# [ABOUT THIS EXERCISE]
Once you reach the line with "green triangle: (34, 388)", transcribe it and every line after it to the end of the records, exactly, but not the pictures.

# [PROVIDED DATA]

────────────────────

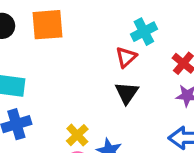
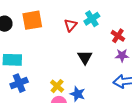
red triangle: (126, 57) -> (71, 25), moved

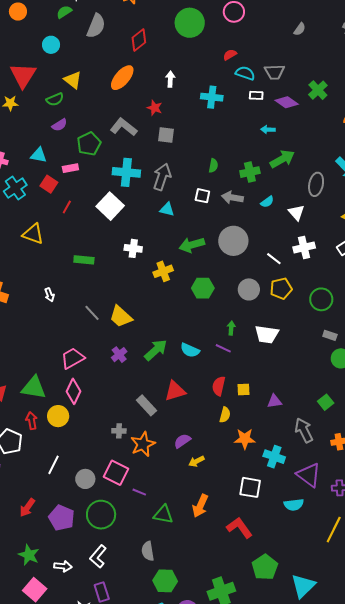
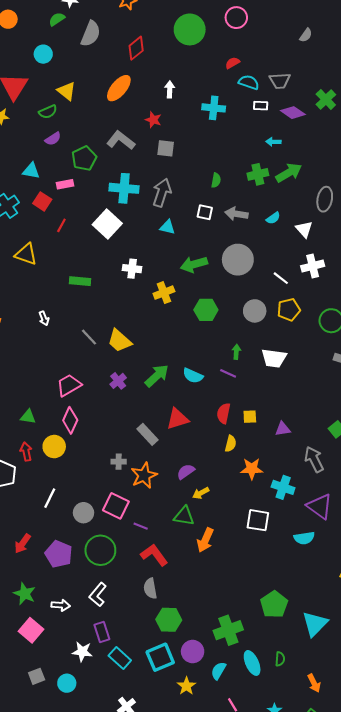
green cross: (250, 172) -> (258, 174), moved
green triangle: (34, 388) -> (28, 417), size x0.6
green triangle: (163, 514) -> (184, 516), moved
red L-shape: (239, 528) -> (154, 555), moved

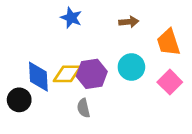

────────────────────

# [RESULT BELOW]
green triangle: (34, 388) -> (28, 417), size x0.6
green triangle: (163, 514) -> (184, 516), moved
red L-shape: (239, 528) -> (154, 555), moved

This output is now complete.